*Dataset entries*.
════════

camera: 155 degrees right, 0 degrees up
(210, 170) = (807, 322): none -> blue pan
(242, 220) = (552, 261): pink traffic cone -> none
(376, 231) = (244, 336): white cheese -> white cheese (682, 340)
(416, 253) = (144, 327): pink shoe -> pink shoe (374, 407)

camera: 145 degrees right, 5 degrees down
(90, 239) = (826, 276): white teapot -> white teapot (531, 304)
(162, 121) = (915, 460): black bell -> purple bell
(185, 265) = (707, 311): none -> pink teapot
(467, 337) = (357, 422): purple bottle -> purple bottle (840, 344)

════════

Write out every line from the records above, word for word.

*Exercise output*.
camera: 155 degrees right, 0 degrees up
(210, 170) = (807, 322): none -> blue pan
(242, 220) = (552, 261): pink traffic cone -> none
(376, 231) = (244, 336): white cheese -> white cheese (682, 340)
(416, 253) = (144, 327): pink shoe -> pink shoe (374, 407)

camera: 145 degrees right, 5 degrees down
(90, 239) = (826, 276): white teapot -> white teapot (531, 304)
(162, 121) = (915, 460): black bell -> purple bell
(185, 265) = (707, 311): none -> pink teapot
(467, 337) = (357, 422): purple bottle -> purple bottle (840, 344)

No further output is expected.